What you have to do: Find the word "scrolled" in the material below and gather every line that contains it.

Listed records:
________________
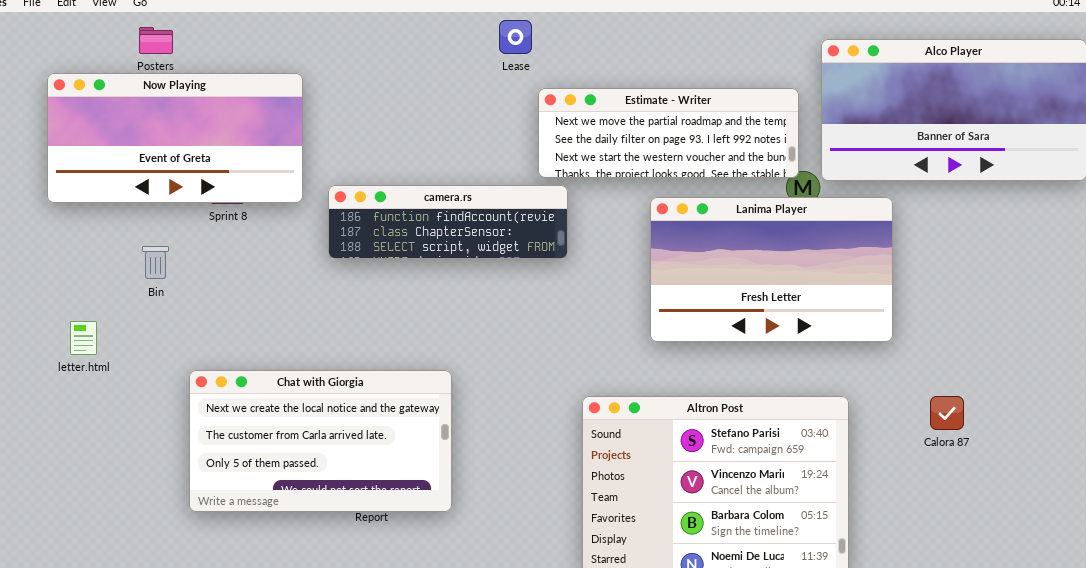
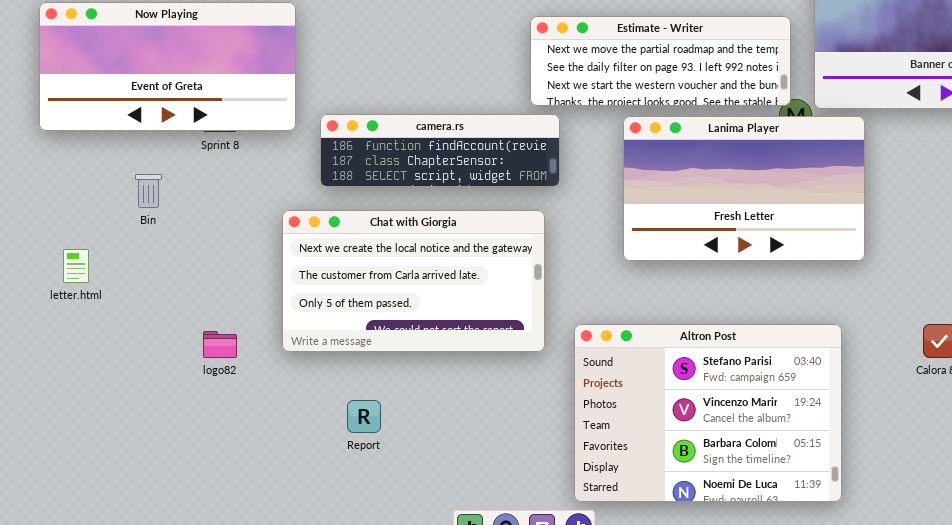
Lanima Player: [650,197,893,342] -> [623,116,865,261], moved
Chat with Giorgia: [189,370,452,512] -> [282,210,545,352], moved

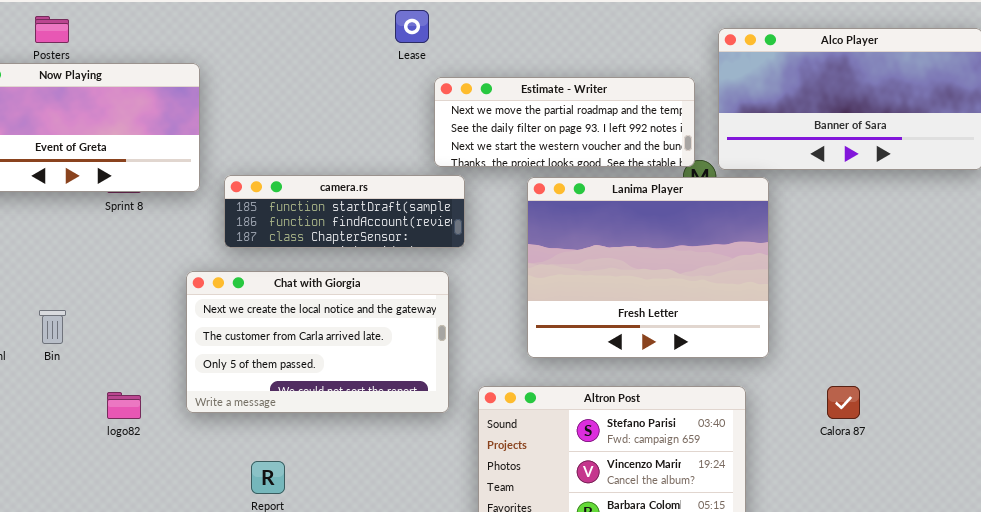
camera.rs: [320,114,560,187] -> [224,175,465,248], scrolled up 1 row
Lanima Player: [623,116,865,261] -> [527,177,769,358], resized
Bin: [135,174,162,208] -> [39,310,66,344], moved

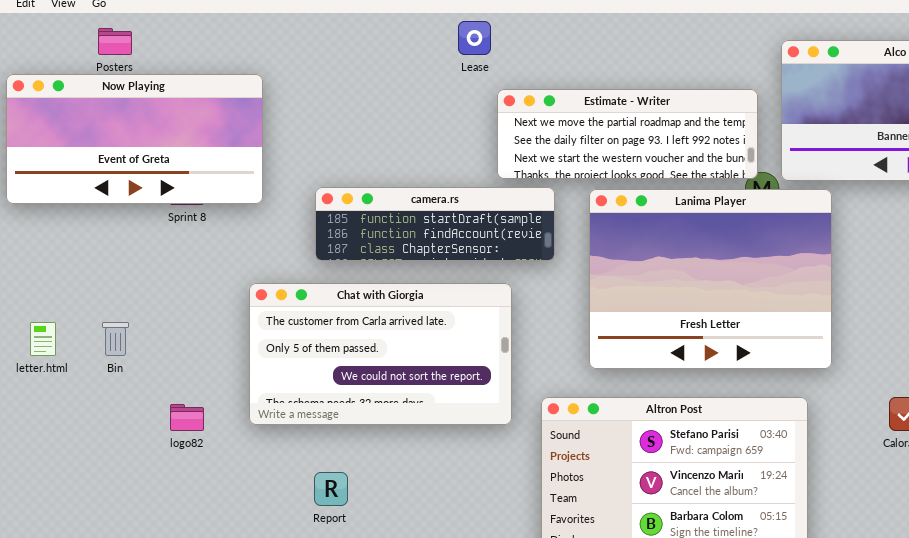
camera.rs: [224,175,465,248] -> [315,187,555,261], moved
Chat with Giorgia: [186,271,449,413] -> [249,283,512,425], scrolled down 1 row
________________
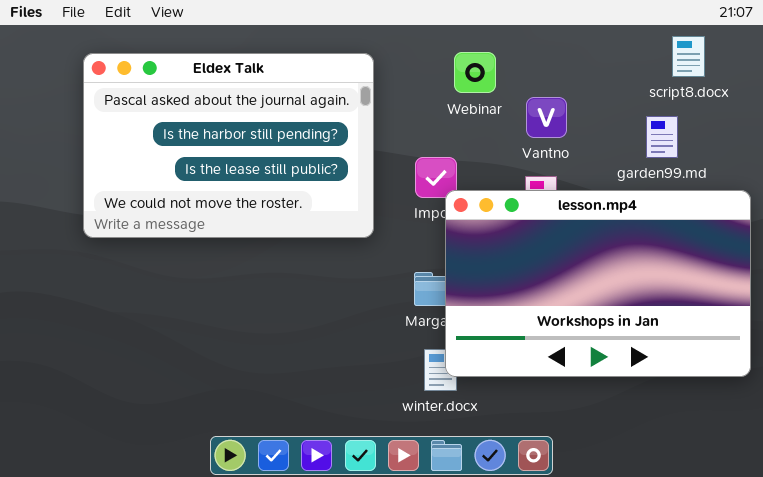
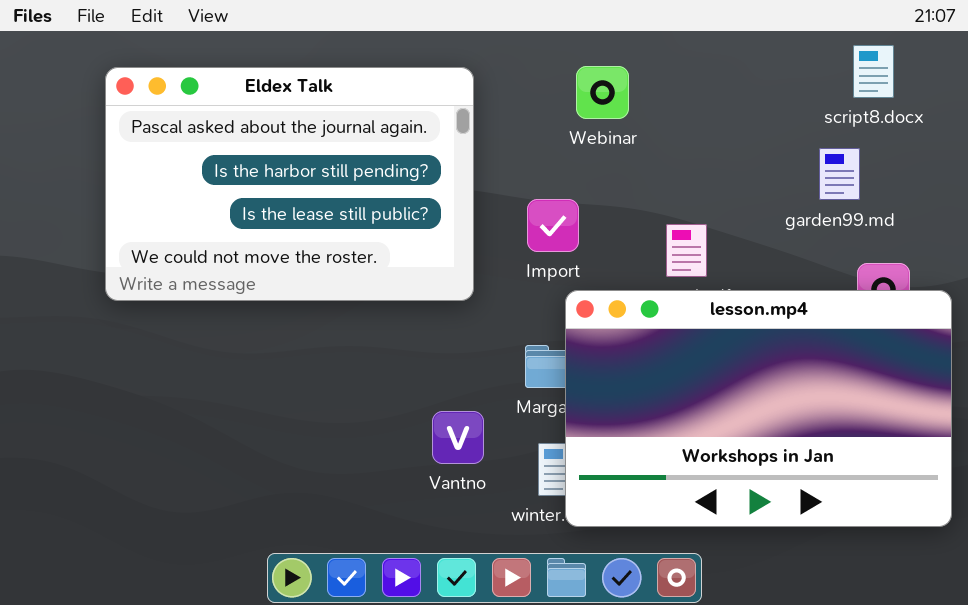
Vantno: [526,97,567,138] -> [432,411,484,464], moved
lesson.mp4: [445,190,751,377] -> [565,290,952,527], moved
________________
Written solution:
camera.rs: [320,114,560,187] -> [224,175,465,248], scrolled up 1 row
Chat with Giorgia: [186,271,449,413] -> [249,283,512,425], scrolled down 1 row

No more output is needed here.